»»
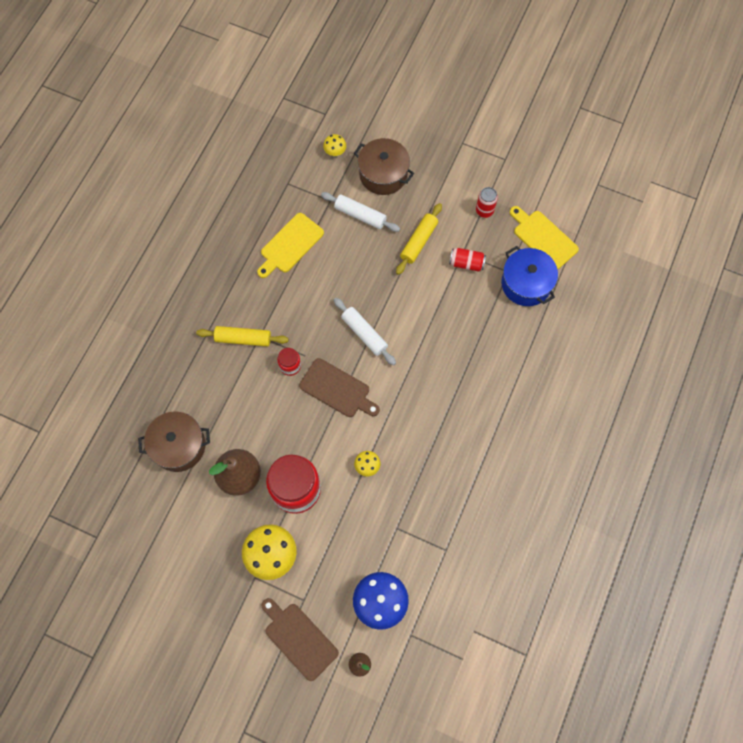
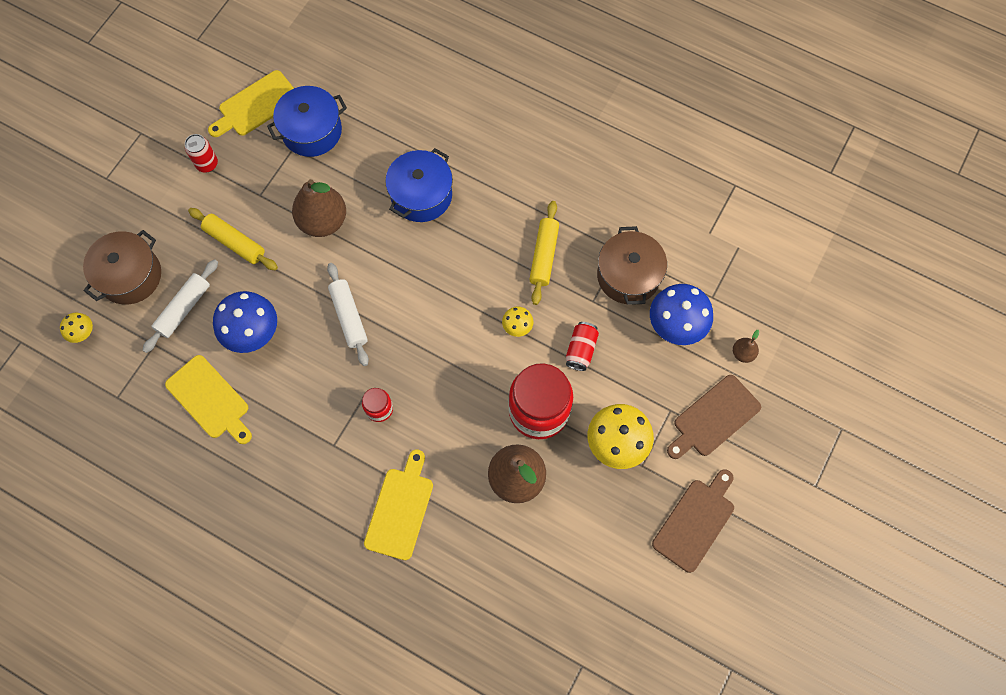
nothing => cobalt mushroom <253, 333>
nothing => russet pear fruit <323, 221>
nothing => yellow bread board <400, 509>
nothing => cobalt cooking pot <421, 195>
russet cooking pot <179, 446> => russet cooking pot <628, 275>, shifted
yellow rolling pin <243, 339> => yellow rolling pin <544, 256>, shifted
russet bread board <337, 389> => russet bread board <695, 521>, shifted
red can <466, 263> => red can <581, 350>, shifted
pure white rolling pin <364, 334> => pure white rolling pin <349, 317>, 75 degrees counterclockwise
««
▶ [Directions for this task]:
All of the records above must be copied exactly, except for the pictures.

▶ [Response to the task]:
nothing => cobalt mushroom <253, 333>
nothing => russet pear fruit <323, 221>
nothing => yellow bread board <400, 509>
nothing => cobalt cooking pot <421, 195>
russet cooking pot <179, 446> => russet cooking pot <628, 275>, shifted
yellow rolling pin <243, 339> => yellow rolling pin <544, 256>, shifted
russet bread board <337, 389> => russet bread board <695, 521>, shifted
red can <466, 263> => red can <581, 350>, shifted
pure white rolling pin <364, 334> => pure white rolling pin <349, 317>, 75 degrees counterclockwise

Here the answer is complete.